(Task to carry out) Look below for the line containing "pos1: [378, 253, 565, 345]" and the line containing "after: table fork (jet-black)"; repeat exactly those two lines and all lines between them, and nothing else.

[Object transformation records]
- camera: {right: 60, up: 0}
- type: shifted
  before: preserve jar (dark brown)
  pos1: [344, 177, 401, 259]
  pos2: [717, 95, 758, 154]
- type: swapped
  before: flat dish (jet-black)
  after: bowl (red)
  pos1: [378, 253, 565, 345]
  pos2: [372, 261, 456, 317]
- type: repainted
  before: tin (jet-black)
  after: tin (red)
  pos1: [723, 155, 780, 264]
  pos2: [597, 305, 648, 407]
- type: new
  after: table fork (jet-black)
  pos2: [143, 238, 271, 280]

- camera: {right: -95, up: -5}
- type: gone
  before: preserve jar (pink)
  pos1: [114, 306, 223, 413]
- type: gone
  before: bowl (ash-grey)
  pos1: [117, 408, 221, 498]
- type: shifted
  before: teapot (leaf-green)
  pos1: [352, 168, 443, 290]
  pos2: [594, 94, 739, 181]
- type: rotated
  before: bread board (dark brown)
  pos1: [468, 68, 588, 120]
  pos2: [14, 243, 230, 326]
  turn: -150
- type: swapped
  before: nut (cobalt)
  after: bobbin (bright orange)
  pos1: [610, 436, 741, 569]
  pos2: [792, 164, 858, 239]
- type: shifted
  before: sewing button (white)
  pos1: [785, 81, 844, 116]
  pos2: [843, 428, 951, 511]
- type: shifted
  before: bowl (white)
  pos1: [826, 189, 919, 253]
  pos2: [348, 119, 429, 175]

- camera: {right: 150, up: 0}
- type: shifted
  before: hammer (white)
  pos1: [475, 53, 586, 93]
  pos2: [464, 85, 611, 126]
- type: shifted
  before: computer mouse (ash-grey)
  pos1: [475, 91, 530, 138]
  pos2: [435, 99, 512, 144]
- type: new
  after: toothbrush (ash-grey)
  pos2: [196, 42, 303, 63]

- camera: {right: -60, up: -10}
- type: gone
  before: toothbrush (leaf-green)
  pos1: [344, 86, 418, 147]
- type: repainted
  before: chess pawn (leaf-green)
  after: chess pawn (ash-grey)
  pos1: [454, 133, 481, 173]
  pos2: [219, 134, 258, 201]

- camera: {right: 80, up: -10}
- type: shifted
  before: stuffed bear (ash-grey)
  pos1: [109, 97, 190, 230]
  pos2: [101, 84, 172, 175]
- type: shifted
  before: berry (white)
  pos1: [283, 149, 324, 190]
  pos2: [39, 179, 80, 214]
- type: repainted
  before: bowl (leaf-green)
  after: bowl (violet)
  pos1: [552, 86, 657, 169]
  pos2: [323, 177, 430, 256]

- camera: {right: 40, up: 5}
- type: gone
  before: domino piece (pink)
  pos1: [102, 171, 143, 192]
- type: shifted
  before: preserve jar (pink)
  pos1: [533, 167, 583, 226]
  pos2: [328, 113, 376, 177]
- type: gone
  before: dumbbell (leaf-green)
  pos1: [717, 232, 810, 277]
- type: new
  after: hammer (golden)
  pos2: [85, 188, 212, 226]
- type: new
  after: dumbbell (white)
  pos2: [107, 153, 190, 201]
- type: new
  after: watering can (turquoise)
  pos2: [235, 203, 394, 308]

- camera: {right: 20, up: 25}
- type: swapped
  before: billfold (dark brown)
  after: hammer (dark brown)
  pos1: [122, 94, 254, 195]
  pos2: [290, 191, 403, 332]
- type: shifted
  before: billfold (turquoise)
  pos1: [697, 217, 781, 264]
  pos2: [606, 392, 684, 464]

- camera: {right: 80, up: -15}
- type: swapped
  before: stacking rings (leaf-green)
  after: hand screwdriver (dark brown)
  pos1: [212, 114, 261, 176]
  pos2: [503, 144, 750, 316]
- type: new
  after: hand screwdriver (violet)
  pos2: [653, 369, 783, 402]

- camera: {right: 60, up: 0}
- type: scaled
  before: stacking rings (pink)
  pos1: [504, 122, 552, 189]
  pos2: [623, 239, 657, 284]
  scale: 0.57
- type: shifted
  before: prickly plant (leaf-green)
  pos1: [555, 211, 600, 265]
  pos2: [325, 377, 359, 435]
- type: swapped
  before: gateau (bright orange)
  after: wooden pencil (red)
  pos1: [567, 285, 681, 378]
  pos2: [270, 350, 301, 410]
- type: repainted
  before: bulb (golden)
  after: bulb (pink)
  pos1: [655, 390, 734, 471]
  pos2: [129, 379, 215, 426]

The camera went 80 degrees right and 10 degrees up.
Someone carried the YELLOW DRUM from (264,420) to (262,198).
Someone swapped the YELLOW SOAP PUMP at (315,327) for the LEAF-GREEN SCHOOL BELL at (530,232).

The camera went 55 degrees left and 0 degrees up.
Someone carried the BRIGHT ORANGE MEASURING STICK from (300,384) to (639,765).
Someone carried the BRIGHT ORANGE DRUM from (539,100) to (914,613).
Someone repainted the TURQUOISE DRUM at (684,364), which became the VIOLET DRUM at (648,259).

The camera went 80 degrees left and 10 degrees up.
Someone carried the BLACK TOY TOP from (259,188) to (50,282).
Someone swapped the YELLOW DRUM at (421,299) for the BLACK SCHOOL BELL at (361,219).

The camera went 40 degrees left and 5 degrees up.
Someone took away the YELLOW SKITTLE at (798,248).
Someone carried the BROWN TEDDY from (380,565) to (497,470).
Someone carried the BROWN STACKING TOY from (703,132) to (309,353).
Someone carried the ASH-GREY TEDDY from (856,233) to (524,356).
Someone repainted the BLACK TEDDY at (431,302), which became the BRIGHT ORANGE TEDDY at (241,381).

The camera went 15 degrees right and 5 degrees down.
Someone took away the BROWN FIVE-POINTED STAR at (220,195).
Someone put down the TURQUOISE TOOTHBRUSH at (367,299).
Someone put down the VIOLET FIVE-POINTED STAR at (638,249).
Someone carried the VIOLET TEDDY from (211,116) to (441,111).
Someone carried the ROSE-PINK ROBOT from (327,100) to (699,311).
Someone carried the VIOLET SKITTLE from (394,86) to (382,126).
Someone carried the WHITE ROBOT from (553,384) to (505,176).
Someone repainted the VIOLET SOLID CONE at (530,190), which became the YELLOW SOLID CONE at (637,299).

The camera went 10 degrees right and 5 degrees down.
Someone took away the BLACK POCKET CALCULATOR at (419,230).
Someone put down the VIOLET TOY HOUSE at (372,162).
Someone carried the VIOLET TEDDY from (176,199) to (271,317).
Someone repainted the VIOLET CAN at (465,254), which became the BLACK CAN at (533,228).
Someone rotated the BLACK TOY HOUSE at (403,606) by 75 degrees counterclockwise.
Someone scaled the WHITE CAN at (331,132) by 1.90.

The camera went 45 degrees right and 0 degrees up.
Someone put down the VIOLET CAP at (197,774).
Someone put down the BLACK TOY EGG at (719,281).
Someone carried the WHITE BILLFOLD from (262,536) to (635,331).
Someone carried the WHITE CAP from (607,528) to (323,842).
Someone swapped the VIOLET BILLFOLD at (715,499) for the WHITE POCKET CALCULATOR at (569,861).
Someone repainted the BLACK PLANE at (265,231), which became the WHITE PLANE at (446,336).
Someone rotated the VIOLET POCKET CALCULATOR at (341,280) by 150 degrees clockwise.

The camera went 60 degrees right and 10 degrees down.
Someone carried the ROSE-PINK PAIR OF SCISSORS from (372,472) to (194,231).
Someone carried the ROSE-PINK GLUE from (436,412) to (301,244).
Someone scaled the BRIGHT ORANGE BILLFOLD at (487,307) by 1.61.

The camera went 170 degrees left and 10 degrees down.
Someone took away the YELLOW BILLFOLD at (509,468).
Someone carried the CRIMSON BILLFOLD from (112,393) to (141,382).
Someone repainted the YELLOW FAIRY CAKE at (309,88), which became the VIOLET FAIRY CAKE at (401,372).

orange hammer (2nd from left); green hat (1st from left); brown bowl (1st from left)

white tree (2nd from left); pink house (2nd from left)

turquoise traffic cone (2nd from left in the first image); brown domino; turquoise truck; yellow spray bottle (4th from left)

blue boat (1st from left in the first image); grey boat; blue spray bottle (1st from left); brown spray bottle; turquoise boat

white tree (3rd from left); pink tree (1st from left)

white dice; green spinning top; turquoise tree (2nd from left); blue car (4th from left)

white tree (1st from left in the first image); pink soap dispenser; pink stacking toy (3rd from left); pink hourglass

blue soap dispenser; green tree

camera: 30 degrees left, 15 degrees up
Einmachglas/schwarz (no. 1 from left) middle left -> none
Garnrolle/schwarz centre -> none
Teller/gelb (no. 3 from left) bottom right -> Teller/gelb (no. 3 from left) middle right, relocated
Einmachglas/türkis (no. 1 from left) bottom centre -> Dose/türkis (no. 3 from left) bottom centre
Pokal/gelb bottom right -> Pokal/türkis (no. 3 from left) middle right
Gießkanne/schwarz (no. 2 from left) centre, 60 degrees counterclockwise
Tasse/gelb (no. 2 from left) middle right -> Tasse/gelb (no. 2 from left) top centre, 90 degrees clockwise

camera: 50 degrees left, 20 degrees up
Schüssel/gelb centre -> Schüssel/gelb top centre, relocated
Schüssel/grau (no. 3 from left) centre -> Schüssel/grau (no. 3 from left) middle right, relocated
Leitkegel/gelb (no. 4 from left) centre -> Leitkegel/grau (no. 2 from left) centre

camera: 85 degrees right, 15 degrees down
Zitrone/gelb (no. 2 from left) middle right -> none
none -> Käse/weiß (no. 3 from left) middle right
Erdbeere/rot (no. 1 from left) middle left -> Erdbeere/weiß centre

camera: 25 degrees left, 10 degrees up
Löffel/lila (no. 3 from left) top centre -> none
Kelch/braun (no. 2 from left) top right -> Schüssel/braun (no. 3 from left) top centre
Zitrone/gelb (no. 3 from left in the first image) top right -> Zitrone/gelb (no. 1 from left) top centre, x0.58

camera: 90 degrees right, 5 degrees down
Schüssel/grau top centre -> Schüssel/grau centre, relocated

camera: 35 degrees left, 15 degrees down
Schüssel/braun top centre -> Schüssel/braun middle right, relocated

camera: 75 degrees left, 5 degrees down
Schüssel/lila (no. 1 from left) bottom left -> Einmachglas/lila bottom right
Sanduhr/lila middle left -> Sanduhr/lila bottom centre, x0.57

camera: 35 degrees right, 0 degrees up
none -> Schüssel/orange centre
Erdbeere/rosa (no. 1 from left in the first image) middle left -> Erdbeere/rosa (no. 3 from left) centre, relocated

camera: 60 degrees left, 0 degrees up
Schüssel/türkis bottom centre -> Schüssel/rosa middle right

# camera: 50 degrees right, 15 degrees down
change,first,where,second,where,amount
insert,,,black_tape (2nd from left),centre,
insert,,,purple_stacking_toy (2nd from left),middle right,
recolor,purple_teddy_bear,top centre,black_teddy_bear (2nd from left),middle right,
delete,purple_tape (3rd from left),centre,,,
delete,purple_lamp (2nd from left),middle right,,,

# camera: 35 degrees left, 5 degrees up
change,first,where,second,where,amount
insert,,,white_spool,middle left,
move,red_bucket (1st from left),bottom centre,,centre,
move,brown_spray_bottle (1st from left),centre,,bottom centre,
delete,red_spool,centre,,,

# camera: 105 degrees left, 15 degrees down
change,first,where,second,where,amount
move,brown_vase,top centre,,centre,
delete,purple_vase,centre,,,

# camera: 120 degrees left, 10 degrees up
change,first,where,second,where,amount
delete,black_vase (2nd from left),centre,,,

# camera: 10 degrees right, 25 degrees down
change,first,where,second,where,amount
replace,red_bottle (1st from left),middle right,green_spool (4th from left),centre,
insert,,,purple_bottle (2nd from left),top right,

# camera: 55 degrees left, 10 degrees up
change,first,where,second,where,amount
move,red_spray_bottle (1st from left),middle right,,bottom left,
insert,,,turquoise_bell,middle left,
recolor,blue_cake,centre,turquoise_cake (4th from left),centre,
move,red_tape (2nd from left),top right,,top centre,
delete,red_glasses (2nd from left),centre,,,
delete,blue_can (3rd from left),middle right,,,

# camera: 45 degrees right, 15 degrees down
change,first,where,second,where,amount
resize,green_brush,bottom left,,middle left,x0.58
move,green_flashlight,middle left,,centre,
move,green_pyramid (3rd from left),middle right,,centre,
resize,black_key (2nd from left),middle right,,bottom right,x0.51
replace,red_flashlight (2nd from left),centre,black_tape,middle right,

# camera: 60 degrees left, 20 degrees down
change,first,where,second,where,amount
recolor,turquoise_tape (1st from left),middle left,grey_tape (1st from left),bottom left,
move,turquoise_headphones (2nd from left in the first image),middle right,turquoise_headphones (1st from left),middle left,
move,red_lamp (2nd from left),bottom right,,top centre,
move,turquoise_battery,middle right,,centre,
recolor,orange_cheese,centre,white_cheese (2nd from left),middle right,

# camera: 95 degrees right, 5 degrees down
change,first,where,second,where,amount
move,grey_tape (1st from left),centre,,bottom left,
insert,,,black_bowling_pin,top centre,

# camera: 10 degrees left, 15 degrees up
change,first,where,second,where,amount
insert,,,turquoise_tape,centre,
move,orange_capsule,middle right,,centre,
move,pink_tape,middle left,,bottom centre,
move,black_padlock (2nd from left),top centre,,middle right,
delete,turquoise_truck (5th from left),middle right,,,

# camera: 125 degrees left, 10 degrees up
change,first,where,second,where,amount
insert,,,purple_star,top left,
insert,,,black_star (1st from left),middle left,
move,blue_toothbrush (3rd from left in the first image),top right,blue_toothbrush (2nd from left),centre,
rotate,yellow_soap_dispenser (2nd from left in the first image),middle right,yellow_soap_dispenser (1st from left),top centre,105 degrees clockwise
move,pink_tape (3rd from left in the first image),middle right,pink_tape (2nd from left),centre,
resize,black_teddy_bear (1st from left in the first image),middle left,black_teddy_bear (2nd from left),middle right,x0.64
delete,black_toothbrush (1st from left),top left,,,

(Solution)
  pos1: [378, 253, 565, 345]
  pos2: [372, 261, 456, 317]
- type: repainted
  before: tin (jet-black)
  after: tin (red)
  pos1: [723, 155, 780, 264]
  pos2: [597, 305, 648, 407]
- type: new
  after: table fork (jet-black)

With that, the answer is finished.